-- Aim of the task --
Reproduce word for word the lines of the records, starting at the first line and ending at the line that contains "FSV: 10:38 -> none".

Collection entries
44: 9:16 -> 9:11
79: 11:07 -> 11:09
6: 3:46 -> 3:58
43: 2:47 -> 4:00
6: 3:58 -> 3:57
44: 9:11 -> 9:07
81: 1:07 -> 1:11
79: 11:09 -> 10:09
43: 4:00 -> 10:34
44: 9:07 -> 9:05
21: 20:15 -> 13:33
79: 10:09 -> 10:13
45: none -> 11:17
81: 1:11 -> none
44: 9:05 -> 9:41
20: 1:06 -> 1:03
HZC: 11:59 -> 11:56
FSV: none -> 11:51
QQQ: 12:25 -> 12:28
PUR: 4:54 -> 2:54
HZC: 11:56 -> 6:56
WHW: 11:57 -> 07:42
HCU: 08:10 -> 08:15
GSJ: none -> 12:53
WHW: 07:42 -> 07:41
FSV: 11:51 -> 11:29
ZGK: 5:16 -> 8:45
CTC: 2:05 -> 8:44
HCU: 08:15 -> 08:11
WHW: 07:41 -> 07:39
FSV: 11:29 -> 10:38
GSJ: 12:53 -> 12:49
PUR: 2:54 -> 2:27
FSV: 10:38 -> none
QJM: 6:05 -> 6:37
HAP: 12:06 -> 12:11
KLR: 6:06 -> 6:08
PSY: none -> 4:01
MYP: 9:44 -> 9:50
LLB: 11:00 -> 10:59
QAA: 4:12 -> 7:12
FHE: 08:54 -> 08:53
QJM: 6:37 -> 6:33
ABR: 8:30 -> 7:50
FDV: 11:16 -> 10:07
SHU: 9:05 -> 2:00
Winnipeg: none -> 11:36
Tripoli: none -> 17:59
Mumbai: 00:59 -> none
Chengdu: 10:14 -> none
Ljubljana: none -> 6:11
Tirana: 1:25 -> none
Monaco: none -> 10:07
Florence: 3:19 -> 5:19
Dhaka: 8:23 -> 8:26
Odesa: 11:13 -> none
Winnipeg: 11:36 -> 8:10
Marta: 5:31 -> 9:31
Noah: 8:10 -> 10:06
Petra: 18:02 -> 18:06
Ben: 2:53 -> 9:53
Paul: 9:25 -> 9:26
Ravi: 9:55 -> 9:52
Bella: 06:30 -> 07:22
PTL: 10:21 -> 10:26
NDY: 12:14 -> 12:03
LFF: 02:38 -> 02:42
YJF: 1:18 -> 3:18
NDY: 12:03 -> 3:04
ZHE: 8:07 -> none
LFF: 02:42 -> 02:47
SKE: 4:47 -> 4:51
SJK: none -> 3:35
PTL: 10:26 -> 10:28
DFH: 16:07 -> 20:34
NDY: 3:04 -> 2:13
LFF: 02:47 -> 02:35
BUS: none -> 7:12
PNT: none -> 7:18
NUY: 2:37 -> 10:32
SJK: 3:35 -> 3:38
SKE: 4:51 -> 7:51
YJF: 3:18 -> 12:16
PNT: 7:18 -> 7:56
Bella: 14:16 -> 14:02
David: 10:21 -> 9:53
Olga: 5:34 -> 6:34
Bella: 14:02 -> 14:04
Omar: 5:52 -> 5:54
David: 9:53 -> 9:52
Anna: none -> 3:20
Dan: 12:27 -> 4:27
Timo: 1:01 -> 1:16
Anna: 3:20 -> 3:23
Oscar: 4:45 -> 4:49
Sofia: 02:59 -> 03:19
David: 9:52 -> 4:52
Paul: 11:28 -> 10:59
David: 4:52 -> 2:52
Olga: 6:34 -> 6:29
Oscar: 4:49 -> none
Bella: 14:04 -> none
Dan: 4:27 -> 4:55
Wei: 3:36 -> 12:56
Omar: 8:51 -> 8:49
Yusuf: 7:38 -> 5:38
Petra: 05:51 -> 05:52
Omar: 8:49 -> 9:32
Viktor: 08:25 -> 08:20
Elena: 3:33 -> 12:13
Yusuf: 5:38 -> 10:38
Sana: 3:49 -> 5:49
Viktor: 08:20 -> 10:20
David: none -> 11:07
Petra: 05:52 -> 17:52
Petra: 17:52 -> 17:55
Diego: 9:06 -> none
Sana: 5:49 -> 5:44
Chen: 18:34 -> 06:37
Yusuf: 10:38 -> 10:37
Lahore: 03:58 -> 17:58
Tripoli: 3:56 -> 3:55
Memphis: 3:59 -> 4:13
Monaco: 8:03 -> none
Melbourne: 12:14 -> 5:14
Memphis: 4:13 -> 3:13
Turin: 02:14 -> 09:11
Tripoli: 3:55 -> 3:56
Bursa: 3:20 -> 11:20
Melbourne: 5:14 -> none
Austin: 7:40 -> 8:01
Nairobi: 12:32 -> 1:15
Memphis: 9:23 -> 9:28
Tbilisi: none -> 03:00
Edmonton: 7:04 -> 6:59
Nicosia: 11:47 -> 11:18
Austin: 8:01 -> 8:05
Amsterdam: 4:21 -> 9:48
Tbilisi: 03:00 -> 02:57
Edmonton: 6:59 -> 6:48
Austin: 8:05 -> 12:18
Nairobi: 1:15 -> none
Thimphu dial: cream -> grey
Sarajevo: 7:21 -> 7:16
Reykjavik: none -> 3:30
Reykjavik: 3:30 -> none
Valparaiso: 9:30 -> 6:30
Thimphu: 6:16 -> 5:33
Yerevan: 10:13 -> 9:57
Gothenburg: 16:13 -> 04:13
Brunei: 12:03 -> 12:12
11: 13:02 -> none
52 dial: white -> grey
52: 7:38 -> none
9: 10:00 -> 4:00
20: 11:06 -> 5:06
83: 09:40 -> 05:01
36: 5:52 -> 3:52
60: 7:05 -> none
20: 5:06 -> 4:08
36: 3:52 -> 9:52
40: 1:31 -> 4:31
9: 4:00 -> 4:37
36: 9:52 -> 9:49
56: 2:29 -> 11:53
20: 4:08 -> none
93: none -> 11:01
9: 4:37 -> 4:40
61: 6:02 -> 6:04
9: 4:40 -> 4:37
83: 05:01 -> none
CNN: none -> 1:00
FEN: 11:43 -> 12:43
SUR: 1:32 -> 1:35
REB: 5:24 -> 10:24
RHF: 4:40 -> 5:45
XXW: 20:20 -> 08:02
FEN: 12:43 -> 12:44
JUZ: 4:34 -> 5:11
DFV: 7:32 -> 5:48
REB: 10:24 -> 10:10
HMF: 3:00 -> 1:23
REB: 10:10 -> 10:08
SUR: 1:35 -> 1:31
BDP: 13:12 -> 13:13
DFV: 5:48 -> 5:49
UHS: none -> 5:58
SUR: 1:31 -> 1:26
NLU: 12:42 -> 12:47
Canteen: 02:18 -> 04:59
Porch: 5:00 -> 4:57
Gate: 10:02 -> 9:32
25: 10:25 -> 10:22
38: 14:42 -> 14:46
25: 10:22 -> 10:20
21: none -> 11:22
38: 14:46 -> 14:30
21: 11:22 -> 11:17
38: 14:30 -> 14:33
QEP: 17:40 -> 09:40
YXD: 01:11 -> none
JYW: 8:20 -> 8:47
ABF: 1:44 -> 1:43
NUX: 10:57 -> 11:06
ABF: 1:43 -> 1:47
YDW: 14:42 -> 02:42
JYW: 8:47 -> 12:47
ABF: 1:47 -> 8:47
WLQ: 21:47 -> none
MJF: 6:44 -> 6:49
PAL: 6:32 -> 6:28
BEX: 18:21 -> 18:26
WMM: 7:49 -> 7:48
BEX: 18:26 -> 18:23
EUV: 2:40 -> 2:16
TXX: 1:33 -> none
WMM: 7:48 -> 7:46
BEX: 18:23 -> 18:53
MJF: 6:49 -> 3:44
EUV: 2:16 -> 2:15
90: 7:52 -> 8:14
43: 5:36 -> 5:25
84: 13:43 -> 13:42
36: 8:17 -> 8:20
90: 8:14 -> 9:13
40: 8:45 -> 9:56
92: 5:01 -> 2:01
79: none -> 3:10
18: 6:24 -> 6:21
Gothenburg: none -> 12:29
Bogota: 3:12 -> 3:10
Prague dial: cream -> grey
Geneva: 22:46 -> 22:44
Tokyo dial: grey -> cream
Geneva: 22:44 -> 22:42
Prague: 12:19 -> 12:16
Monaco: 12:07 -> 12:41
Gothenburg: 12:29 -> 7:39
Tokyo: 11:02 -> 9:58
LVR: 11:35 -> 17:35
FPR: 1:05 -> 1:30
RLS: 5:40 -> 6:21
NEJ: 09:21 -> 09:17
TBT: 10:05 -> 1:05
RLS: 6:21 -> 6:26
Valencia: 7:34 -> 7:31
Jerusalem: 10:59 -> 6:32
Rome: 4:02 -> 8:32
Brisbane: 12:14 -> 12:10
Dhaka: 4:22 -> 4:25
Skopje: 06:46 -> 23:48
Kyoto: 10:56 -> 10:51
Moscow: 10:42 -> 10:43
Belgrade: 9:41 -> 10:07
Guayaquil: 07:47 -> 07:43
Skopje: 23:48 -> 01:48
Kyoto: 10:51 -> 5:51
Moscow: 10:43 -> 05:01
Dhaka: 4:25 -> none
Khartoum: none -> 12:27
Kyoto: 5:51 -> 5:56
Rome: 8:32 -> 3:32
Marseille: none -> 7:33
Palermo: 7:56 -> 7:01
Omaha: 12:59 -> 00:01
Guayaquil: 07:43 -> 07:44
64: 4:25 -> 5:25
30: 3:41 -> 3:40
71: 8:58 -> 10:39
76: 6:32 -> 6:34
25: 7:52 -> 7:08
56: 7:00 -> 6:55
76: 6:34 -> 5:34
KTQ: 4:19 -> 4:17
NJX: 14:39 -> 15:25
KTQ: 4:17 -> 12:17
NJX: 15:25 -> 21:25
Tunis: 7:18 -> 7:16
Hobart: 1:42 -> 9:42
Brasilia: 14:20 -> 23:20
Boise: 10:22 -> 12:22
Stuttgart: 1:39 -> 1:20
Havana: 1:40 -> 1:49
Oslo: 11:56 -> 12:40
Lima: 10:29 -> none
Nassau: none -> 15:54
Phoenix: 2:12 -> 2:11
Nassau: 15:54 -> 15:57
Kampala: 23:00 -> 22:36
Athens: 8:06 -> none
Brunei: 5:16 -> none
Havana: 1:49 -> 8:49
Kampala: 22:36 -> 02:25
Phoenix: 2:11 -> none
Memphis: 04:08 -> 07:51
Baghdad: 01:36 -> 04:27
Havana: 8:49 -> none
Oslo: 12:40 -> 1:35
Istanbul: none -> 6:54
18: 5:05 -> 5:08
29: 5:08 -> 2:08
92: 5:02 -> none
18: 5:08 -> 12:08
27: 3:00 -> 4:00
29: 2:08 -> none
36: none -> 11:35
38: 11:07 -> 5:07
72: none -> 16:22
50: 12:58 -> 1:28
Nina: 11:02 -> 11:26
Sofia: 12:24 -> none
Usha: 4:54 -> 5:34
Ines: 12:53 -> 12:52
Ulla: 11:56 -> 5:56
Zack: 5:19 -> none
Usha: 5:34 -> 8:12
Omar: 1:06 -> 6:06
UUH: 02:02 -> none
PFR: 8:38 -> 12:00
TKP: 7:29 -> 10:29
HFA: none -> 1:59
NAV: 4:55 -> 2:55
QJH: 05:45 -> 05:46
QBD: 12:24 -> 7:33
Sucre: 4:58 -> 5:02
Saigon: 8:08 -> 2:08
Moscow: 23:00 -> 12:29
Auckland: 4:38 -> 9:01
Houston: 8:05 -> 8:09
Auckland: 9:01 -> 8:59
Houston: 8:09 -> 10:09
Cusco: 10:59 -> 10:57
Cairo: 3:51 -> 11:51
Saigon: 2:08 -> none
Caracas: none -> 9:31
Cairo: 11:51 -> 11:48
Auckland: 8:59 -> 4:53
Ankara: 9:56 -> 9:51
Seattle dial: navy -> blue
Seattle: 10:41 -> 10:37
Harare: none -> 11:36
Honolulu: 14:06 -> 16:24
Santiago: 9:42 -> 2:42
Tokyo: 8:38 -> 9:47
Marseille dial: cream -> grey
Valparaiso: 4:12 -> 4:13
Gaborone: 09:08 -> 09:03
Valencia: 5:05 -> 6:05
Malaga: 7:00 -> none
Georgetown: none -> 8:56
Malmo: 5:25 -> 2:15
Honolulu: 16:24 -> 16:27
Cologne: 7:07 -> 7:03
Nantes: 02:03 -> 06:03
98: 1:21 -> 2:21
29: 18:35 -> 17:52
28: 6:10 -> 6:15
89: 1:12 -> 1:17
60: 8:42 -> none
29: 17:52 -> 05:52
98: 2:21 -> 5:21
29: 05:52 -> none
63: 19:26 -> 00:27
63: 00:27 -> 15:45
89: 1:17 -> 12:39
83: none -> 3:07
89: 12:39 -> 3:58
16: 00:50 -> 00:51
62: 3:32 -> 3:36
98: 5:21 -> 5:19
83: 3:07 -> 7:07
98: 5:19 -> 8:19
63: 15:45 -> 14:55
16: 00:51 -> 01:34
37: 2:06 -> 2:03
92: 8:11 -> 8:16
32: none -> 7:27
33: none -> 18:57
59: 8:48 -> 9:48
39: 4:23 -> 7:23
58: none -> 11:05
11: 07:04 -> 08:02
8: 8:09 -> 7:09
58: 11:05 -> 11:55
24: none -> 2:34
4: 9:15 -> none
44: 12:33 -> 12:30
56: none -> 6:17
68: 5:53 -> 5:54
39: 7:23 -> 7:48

-- Final result --
44: 9:16 -> 9:11
79: 11:07 -> 11:09
6: 3:46 -> 3:58
43: 2:47 -> 4:00
6: 3:58 -> 3:57
44: 9:11 -> 9:07
81: 1:07 -> 1:11
79: 11:09 -> 10:09
43: 4:00 -> 10:34
44: 9:07 -> 9:05
21: 20:15 -> 13:33
79: 10:09 -> 10:13
45: none -> 11:17
81: 1:11 -> none
44: 9:05 -> 9:41
20: 1:06 -> 1:03
HZC: 11:59 -> 11:56
FSV: none -> 11:51
QQQ: 12:25 -> 12:28
PUR: 4:54 -> 2:54
HZC: 11:56 -> 6:56
WHW: 11:57 -> 07:42
HCU: 08:10 -> 08:15
GSJ: none -> 12:53
WHW: 07:42 -> 07:41
FSV: 11:51 -> 11:29
ZGK: 5:16 -> 8:45
CTC: 2:05 -> 8:44
HCU: 08:15 -> 08:11
WHW: 07:41 -> 07:39
FSV: 11:29 -> 10:38
GSJ: 12:53 -> 12:49
PUR: 2:54 -> 2:27
FSV: 10:38 -> none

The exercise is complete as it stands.